[Collected data]
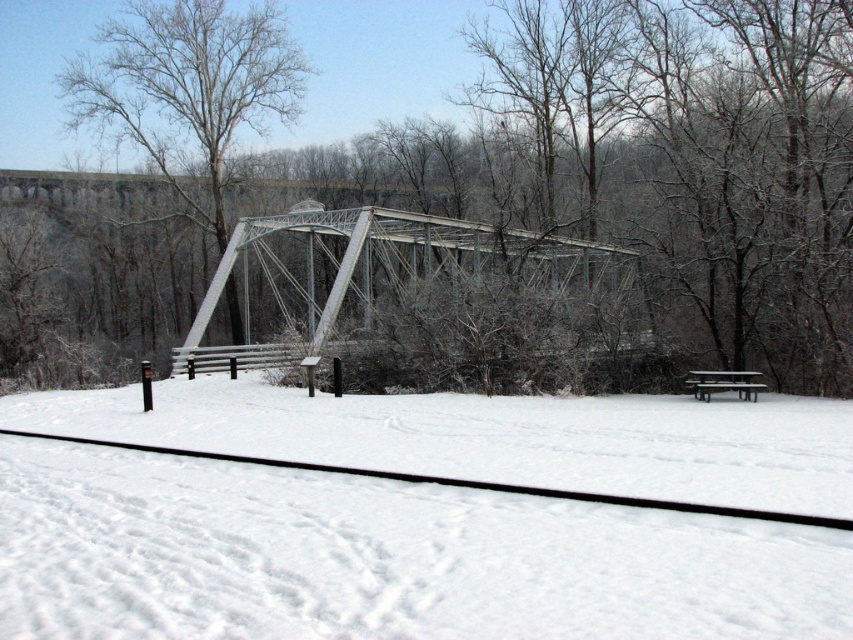
Who is positioned more to the right, white snow at center or wooden picnic table at lower right?

From the viewer's perspective, wooden picnic table at lower right appears more on the right side.

Between white snow at center and wooden picnic table at lower right, which one has more height?

wooden picnic table at lower right is taller.

What do you see at coordinates (380, 557) in the screenshot?
I see `white snow at center` at bounding box center [380, 557].

Find the location of `white snow at center`. white snow at center is located at coordinates (380, 557).

Describe the element at coordinates (341, 257) in the screenshot. I see `metallic gray bridge at center` at that location.

Is point (415, 232) positioned in front of point (746, 372)?

No, it is not.

Is point (566, 248) behind point (744, 394)?

Yes.

I want to click on metallic gray bridge at center, so click(341, 257).

Looking at this image, who is higher up, bare wood tree at upper center or metallic gray bridge at center?

bare wood tree at upper center is above.

Can you confirm if bare wood tree at upper center is thinner than metallic gray bridge at center?

Correct, bare wood tree at upper center's width is less than metallic gray bridge at center's.

Does point (160, 157) come behind point (572, 241)?

Yes, it is.

At what (x,y) coordinates should I click in order to perform the action: click on bare wood tree at upper center. Please return your answer as a coordinate pair (x, y). Looking at the image, I should click on (187, 88).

• [Work request] Recast everything from the line containing "Correct, bare wood" down to the end of the items as a JSON list of strings, with one string per line and blank lines omitted.

• [Expected output]
[
  "Correct, bare wood tree at upper center's width is less than metallic gray bridge at center's.",
  "Does point (160, 157) come behind point (572, 241)?",
  "Yes, it is.",
  "At what (x,y) coordinates should I click in order to perform the action: click on bare wood tree at upper center. Please return your answer as a coordinate pair (x, y). Looking at the image, I should click on (187, 88)."
]